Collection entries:
[Start of Attachment]
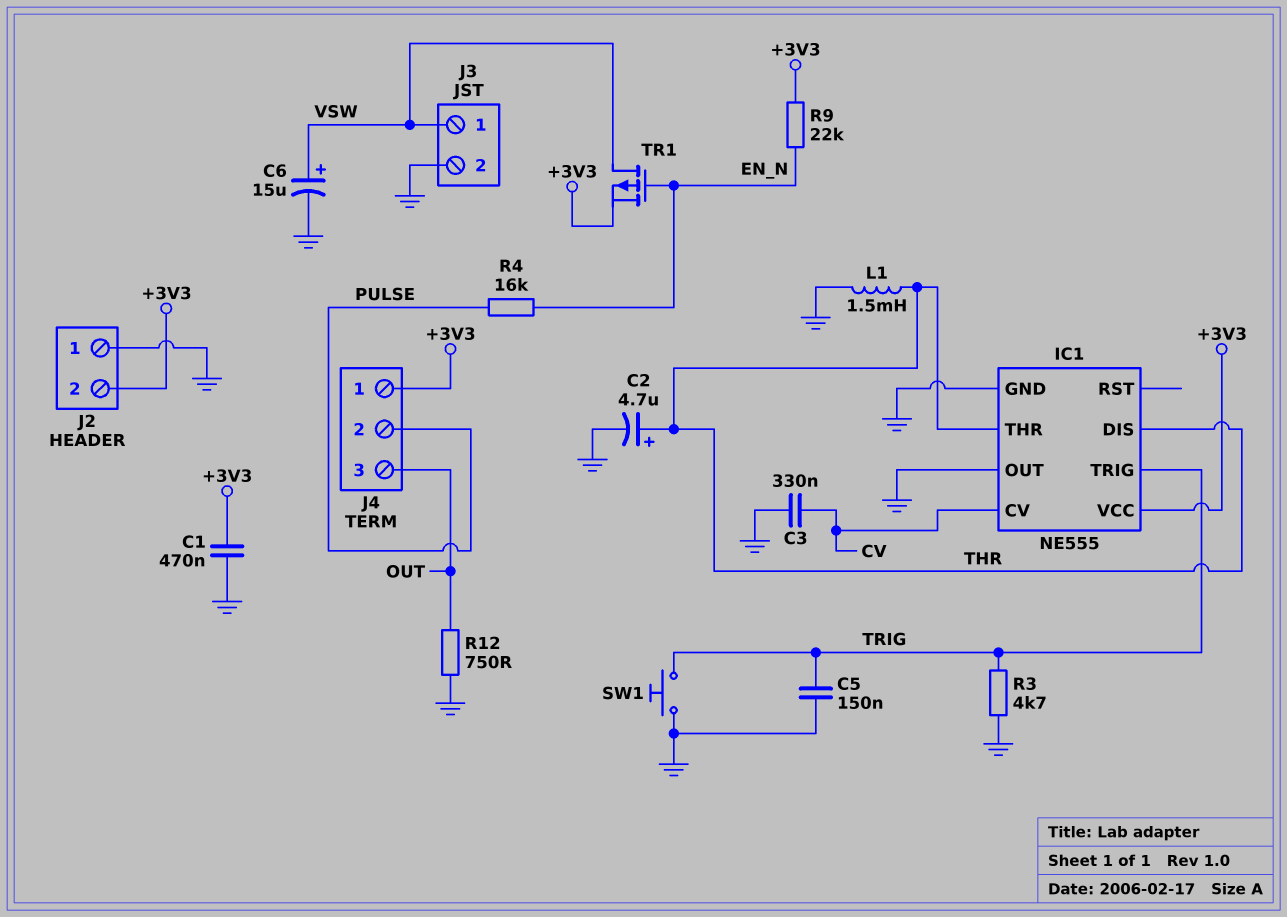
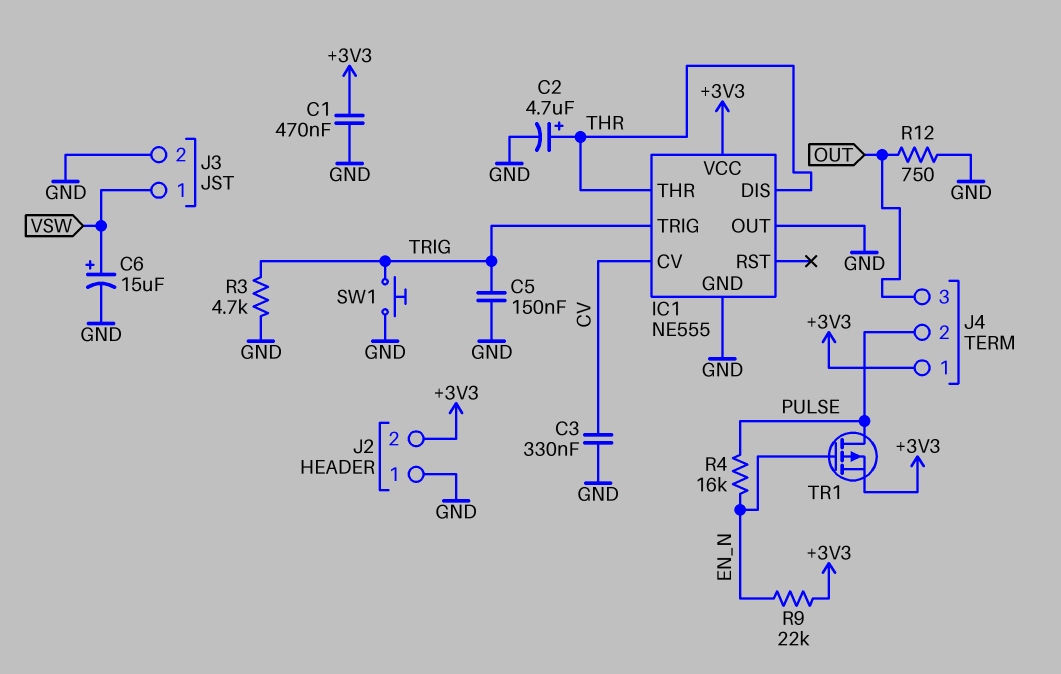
L1: 1.5mH (GND, THR) -> none
TR1: PMOS (G EN_N, D VSW, S +3V3) -> PMOS (G EN_N, D PULSE, S +3V3)

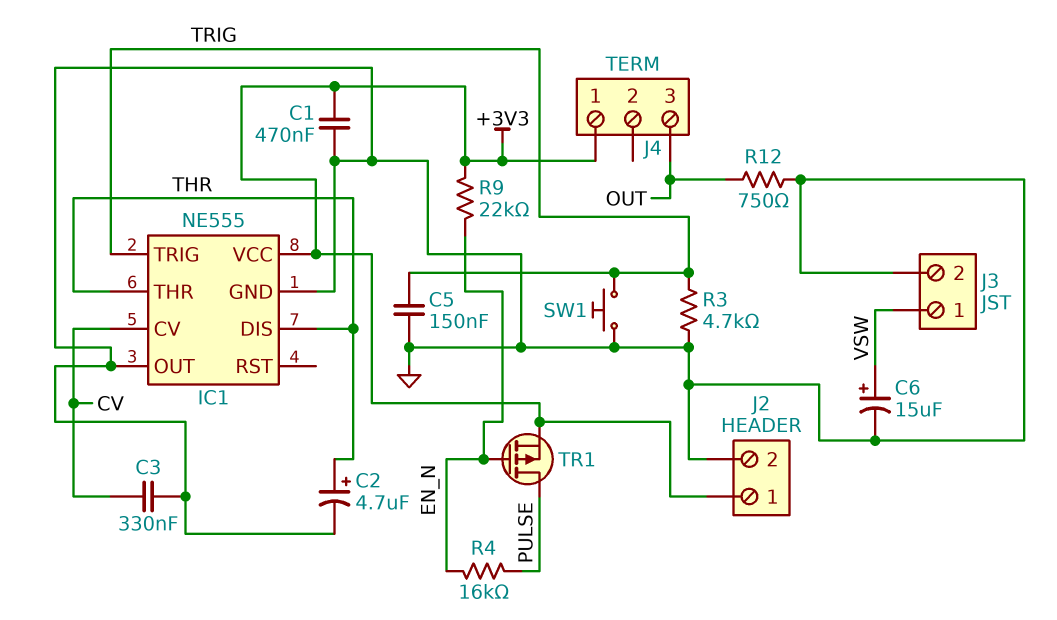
J2 pin 1: GND -> +3V3
J2 pin 2: +3V3 -> GND
J4 pin 2: PULSE -> none

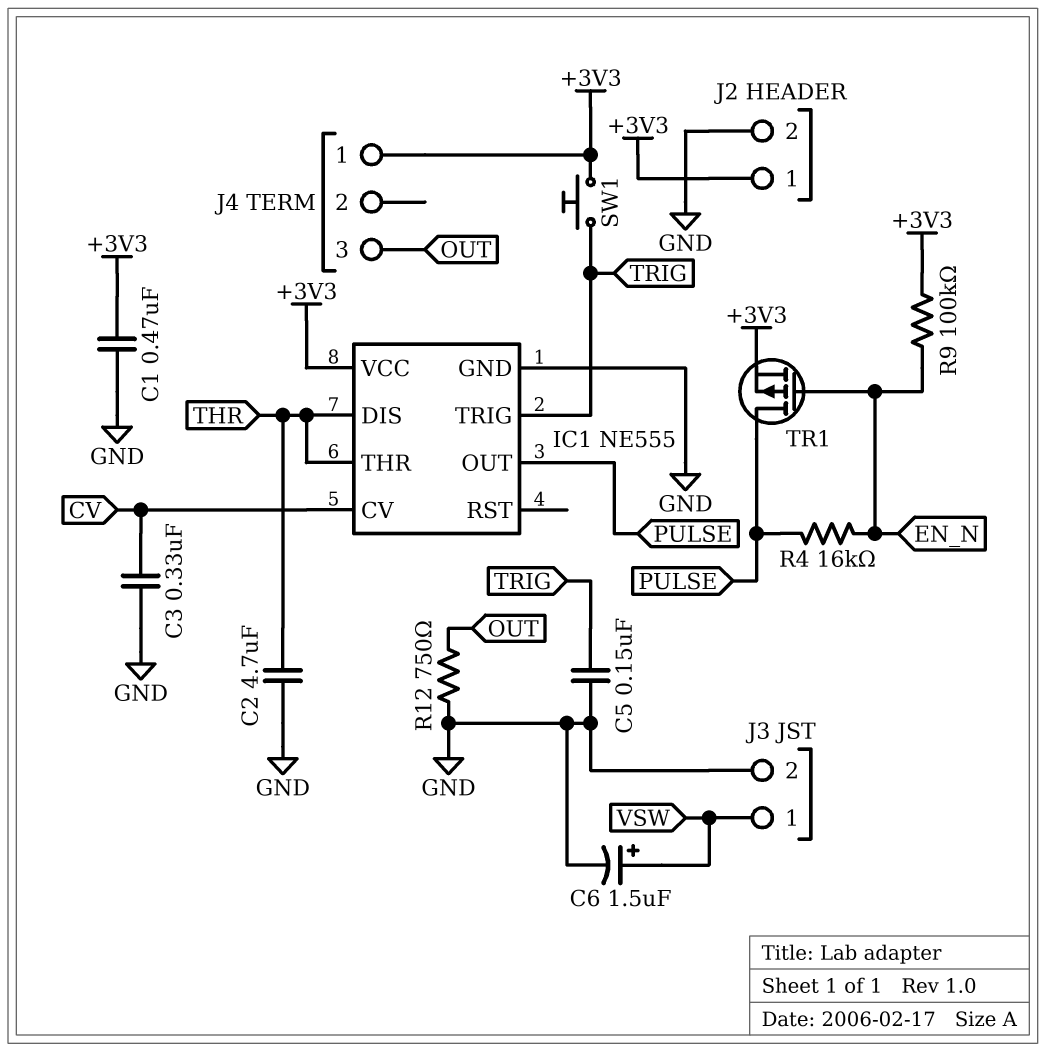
C2: 4.7uF (plus THR, minus GND) -> 4.7uF (GND, THR)
C6: 15uF (plus VSW, minus GND) -> 1.5uF (plus VSW, minus GND)
IC1 pin OUT: GND -> PULSE
R3: 4.7k (GND, TRIG) -> none
R9: 22k (+3V3, EN_N) -> 100k (+3V3, EN_N)
SW1: button (GND, TRIG) -> button (+3V3, TRIG)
[End of Attachment]
* INSTRUCTIONS TO FOLLOW
Return every line above exactly, omitting images.

* ANSWER BOX
L1: 1.5mH (GND, THR) -> none
TR1: PMOS (G EN_N, D VSW, S +3V3) -> PMOS (G EN_N, D PULSE, S +3V3)

J2 pin 1: GND -> +3V3
J2 pin 2: +3V3 -> GND
J4 pin 2: PULSE -> none

C2: 4.7uF (plus THR, minus GND) -> 4.7uF (GND, THR)
C6: 15uF (plus VSW, minus GND) -> 1.5uF (plus VSW, minus GND)
IC1 pin OUT: GND -> PULSE
R3: 4.7k (GND, TRIG) -> none
R9: 22k (+3V3, EN_N) -> 100k (+3V3, EN_N)
SW1: button (GND, TRIG) -> button (+3V3, TRIG)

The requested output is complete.